Write out the full listing exactly as given, minus the images.
= = =
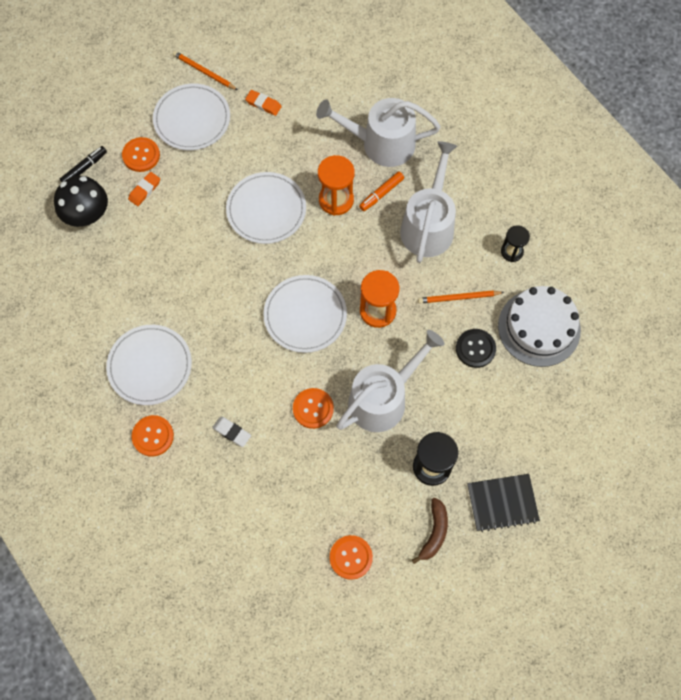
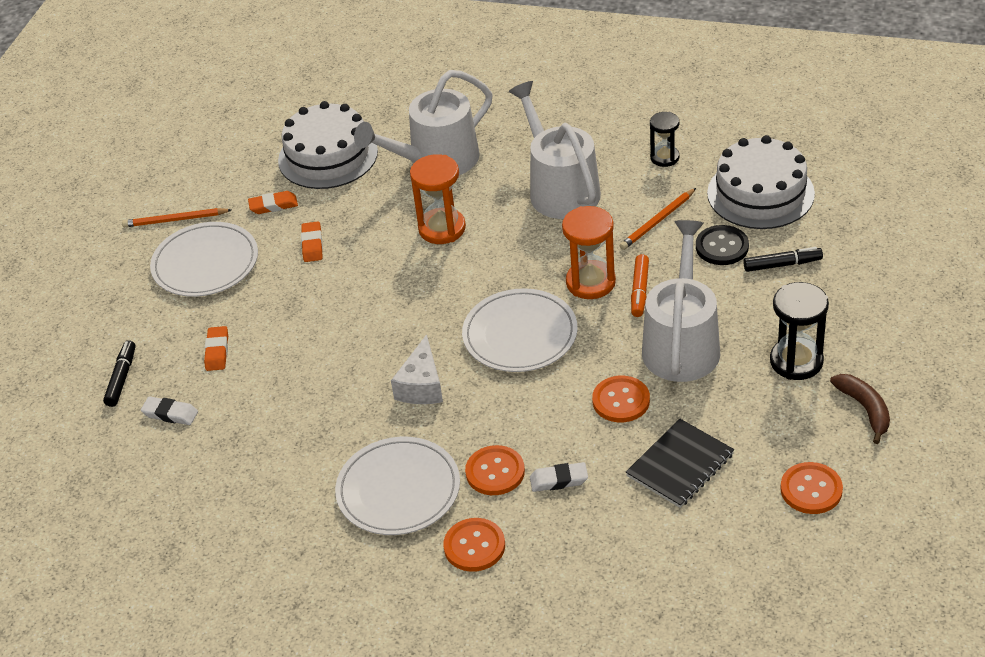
camera: 35 degrees left, 25 degrees down
(87, 214) = (170, 414): black mushroom -> white eraser
(141, 155) = (179, 326): orange button -> orange button (495, 472)
(223, 306) = (422, 386): none -> white cheese
(258, 153) = (312, 245): none -> orange eraser
(266, 210) = (376, 281): white plate -> none
(325, 89) = (328, 156): none -> white cake
(381, 194) = (483, 196): orange marker -> orange marker (640, 290)
(495, 392) = (782, 264): none -> black marker
(502, 503) = (897, 340): black notebook -> black notebook (680, 465)

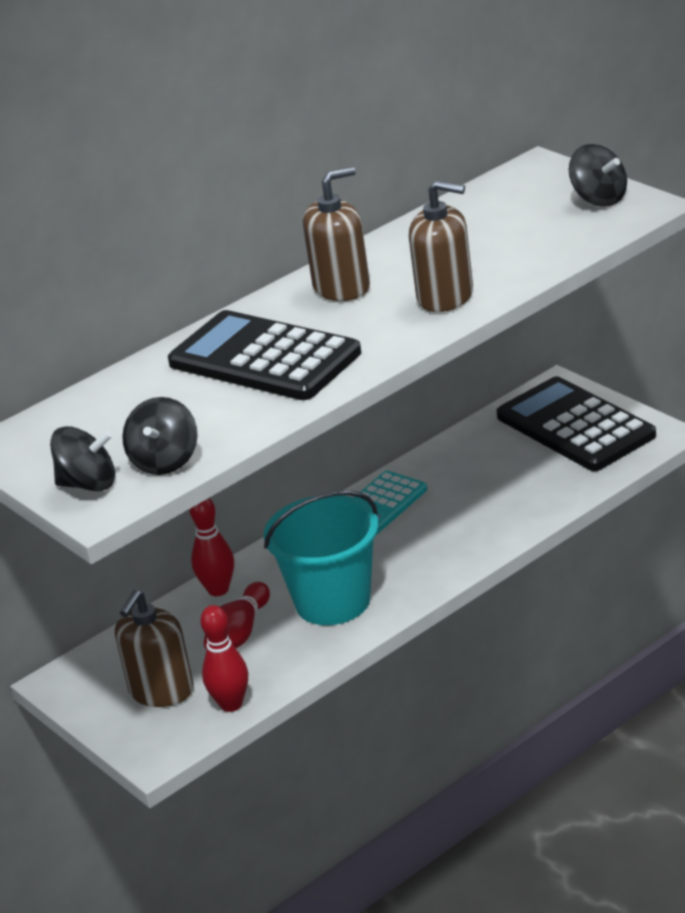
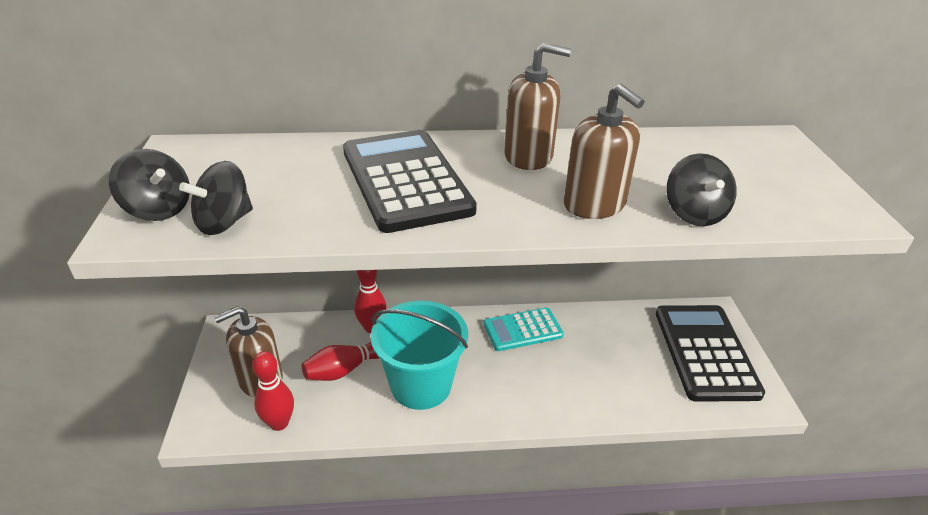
camera: 30 degrees right, 5 degrees up
(599, 199) = (812, 187): black spinning top -> black spinning top (694, 213)

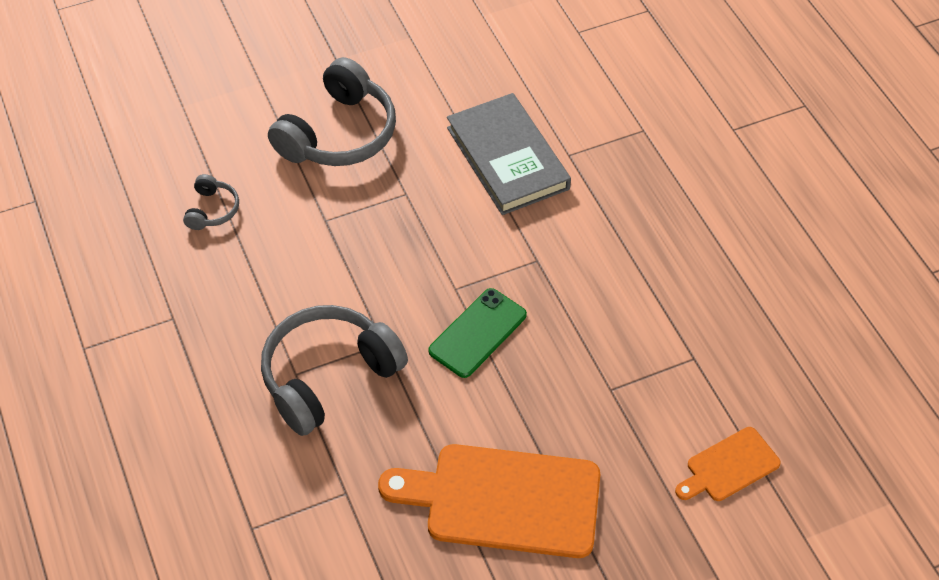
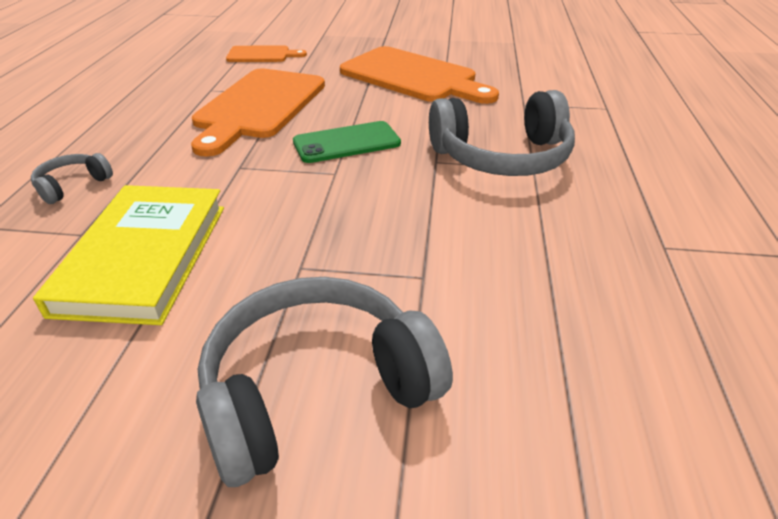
camera: 150 degrees left, 15 degrees down
(212, 210) = (584, 353): grey headphones -> grey headphones (73, 185)
(507, 158) = (144, 257): grey book -> yellow book
(612, 351) = (258, 106): none -> orange cutting board

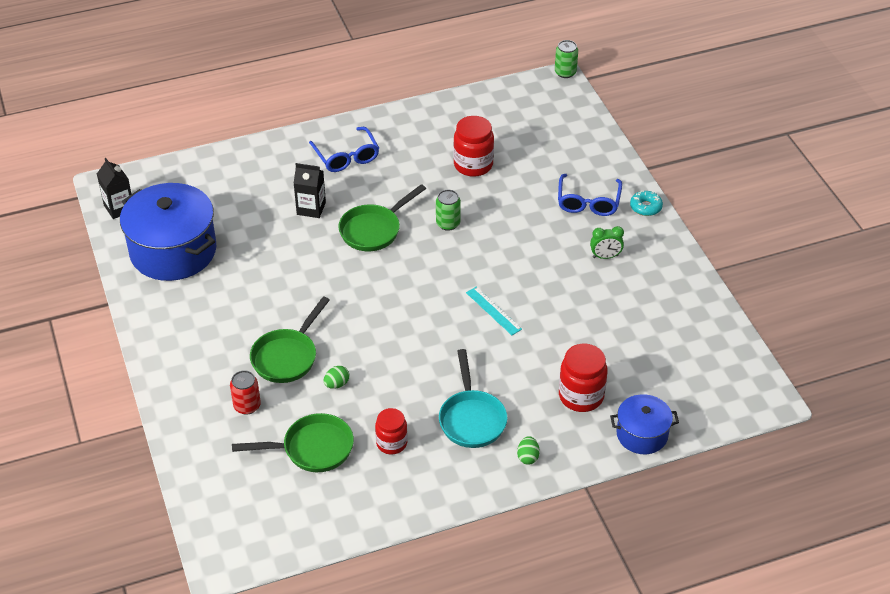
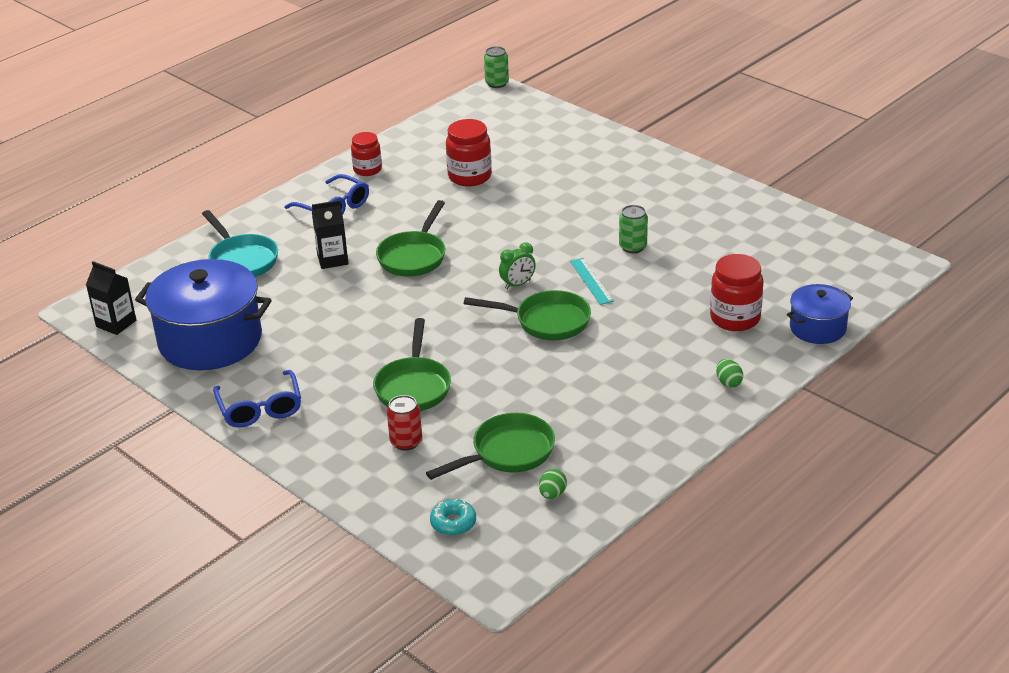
camera: 25 degrees left, 10 degrees down
(337, 384) = (486, 391): green egg -> green egg (552, 494)
(391, 443) = (585, 419): red jar -> red jar (367, 169)
(430, 336) = (546, 321): none -> green pan
(448, 223) = (485, 228): green can -> green can (633, 247)
(472, 419) = (647, 372): turquoise pan -> turquoise pan (241, 260)
(493, 310) = (591, 281): turquoise ruler -> turquoise ruler turned 45 degrees clockwise
(588, 202) = (606, 171): blue glasses -> blue glasses (260, 408)
(605, 256) = (660, 207): green clock -> green clock (518, 284)
(645, 207) = (663, 159): turquoise donut -> turquoise donut (453, 523)

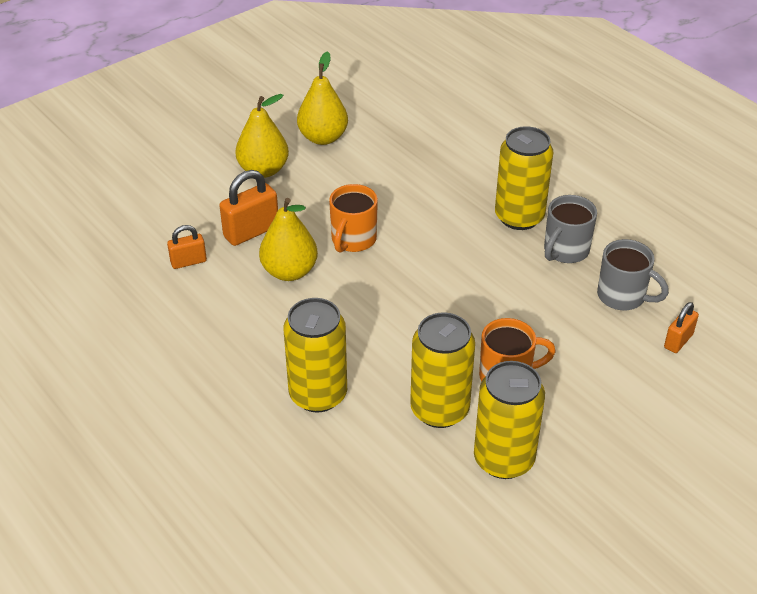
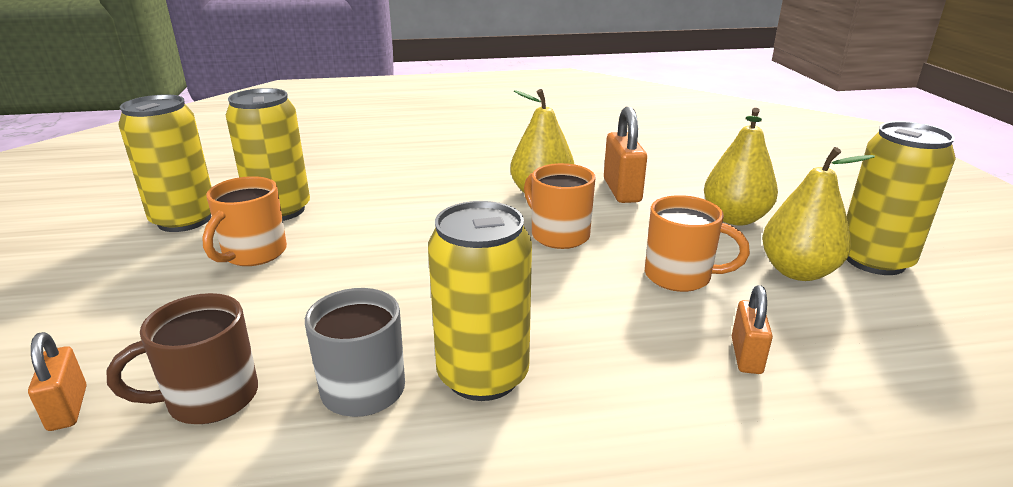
camera: 120 degrees right, 15 degrees down
(188, 262) = (600, 160): orange padlock -> orange padlock (746, 356)
(318, 394) = (378, 172): yellow can -> yellow can (874, 260)
(366, 177) = (680, 276): none -> orange mug
(623, 296) = (210, 398): grey mug -> brown mug

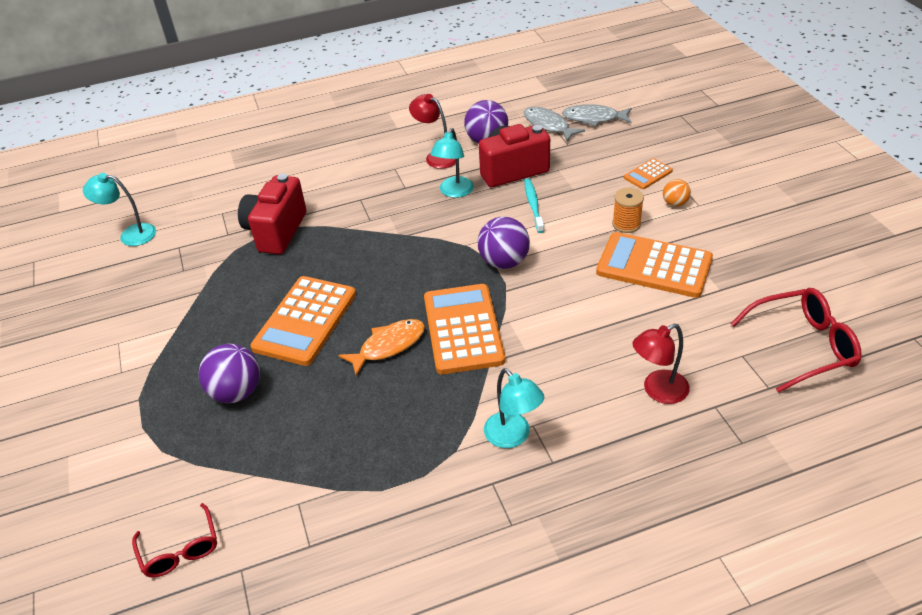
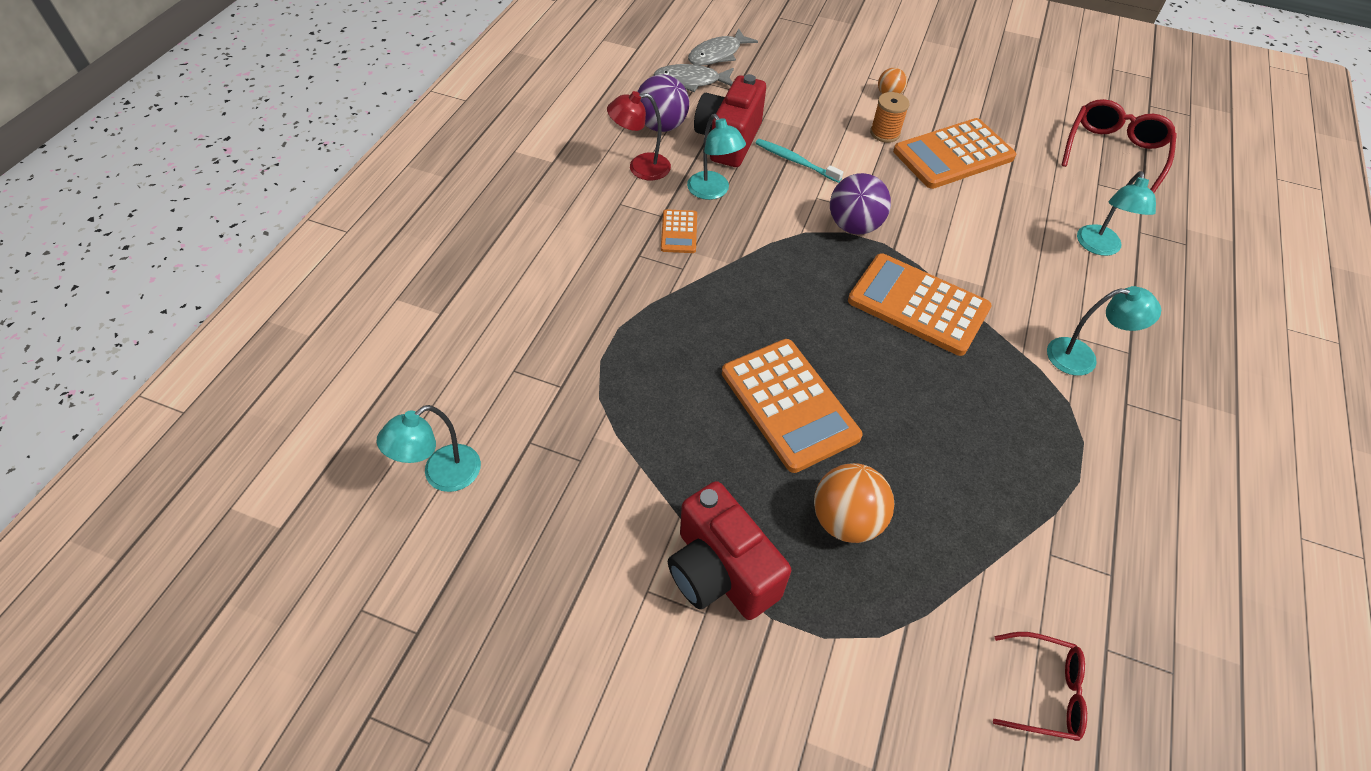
camera: 55 degrees left, 10 degrees up
(236, 392) = (846, 520): purple ball -> orange ball
(276, 231) = (610, 345): red camera -> red camera (720, 572)
(388, 346) = (891, 366): orange fish -> none
(648, 174) = (834, 82): orange calculator -> orange calculator (679, 232)
(658, 391) = (1099, 247): red lamp -> turquoise lamp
= = =
**Reply:**
camera: 35 degrees left, 25 degrees down
(87, 214) = (170, 414): black mushroom -> white eraser
(141, 155) = (179, 326): orange button -> orange button (495, 472)
(223, 306) = (422, 386): none -> white cheese
(258, 153) = (312, 245): none -> orange eraser
(266, 210) = (376, 281): white plate -> none
(325, 89) = (328, 156): none -> white cake
(381, 194) = (483, 196): orange marker -> orange marker (640, 290)
(495, 392) = (782, 264): none -> black marker
(502, 503) = (897, 340): black notebook -> black notebook (680, 465)

camera: 30 degrees right, 5 degrees up
(599, 199) = (812, 187): black spinning top -> black spinning top (694, 213)

camera: 150 degrees left, 15 degrees down
(212, 210) = (584, 353): grey headphones -> grey headphones (73, 185)
(507, 158) = (144, 257): grey book -> yellow book
(612, 351) = (258, 106): none -> orange cutting board

camera: 25 degrees left, 10 degrees down
(337, 384) = (486, 391): green egg -> green egg (552, 494)
(391, 443) = (585, 419): red jar -> red jar (367, 169)
(430, 336) = (546, 321): none -> green pan
(448, 223) = (485, 228): green can -> green can (633, 247)
(472, 419) = (647, 372): turquoise pan -> turquoise pan (241, 260)
(493, 310) = (591, 281): turquoise ruler -> turquoise ruler turned 45 degrees clockwise
(588, 202) = (606, 171): blue glasses -> blue glasses (260, 408)
(605, 256) = (660, 207): green clock -> green clock (518, 284)
(645, 207) = (663, 159): turquoise donut -> turquoise donut (453, 523)

camera: 120 degrees right, 15 degrees down
(188, 262) = (600, 160): orange padlock -> orange padlock (746, 356)
(318, 394) = (378, 172): yellow can -> yellow can (874, 260)
(366, 177) = (680, 276): none -> orange mug
(623, 296) = (210, 398): grey mug -> brown mug

camera: 55 degrees left, 10 degrees up
(236, 392) = (846, 520): purple ball -> orange ball
(276, 231) = (610, 345): red camera -> red camera (720, 572)
(388, 346) = (891, 366): orange fish -> none
(648, 174) = (834, 82): orange calculator -> orange calculator (679, 232)
(658, 391) = (1099, 247): red lamp -> turquoise lamp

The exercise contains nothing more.